◆ **Exercise instructions**
Everything in the listing should be transcribed exactly, apart from the pictures.

◆ **Records**
___

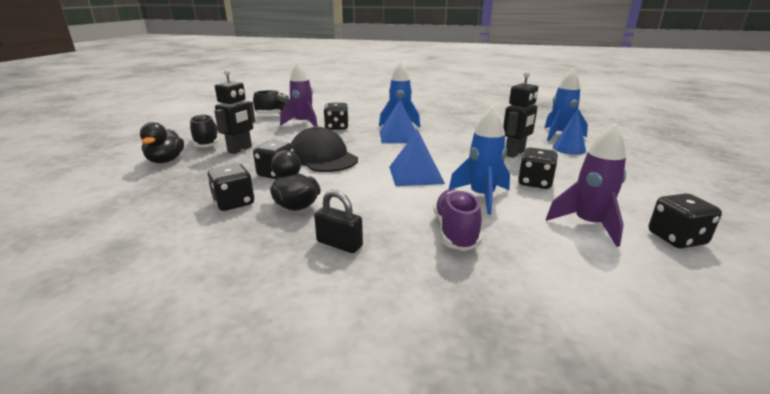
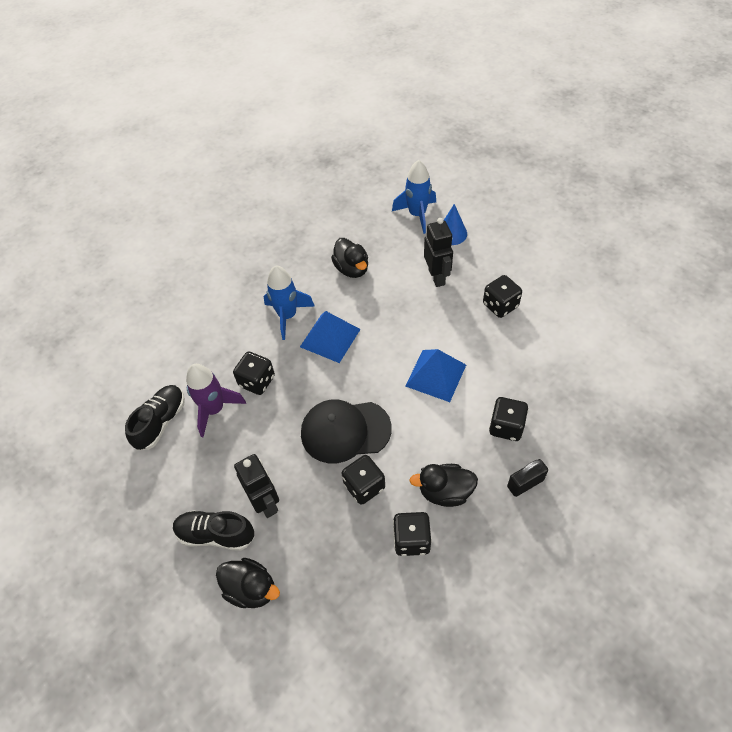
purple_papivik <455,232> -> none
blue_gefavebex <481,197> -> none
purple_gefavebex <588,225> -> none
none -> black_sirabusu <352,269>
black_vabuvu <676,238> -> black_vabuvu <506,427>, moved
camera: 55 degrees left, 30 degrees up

___

◆ **Output below**
purple_papivik <455,232> -> none
blue_gefavebex <481,197> -> none
purple_gefavebex <588,225> -> none
none -> black_sirabusu <352,269>
black_vabuvu <676,238> -> black_vabuvu <506,427>, moved
camera: 55 degrees left, 30 degrees up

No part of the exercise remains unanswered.